## Information shown
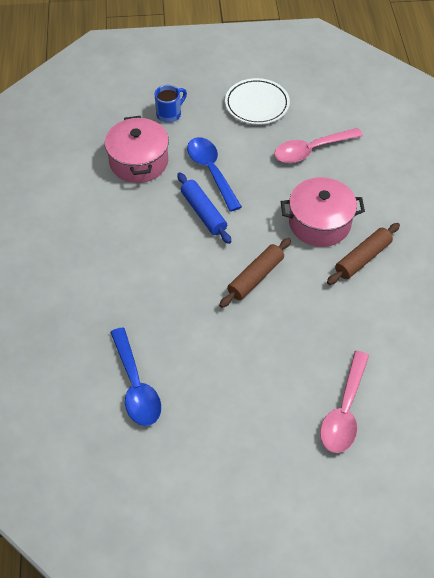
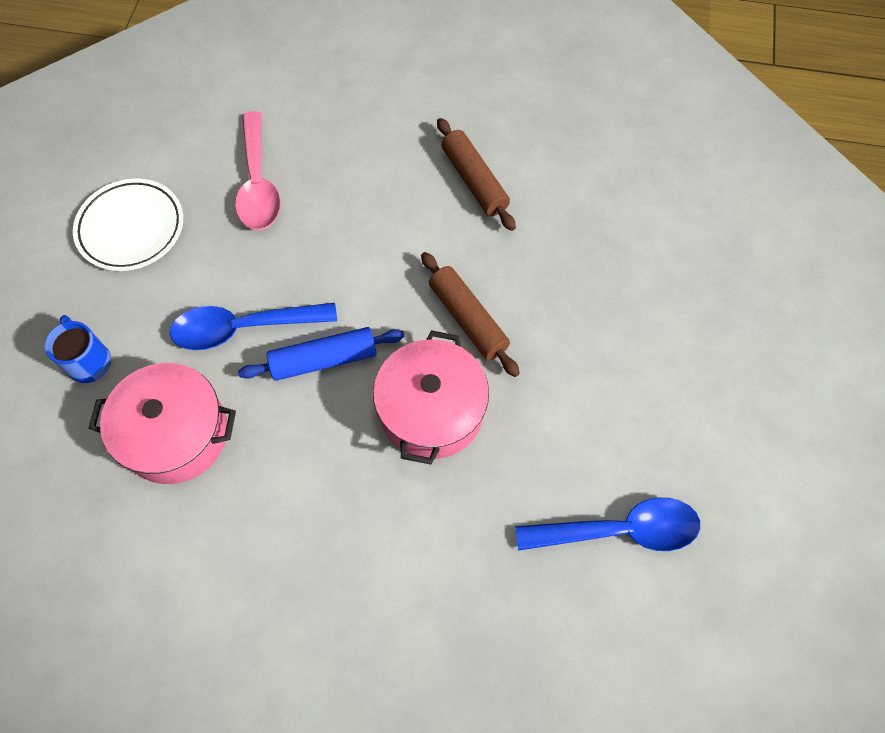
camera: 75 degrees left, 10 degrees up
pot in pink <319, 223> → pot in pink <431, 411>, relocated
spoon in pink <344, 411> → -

## Work to be completed
Reproduce all of the material above word for word. Omit the pictures.

## Reply to the task
camera: 75 degrees left, 10 degrees up
pot in pink <319, 223> → pot in pink <431, 411>, relocated
spoon in pink <344, 411> → -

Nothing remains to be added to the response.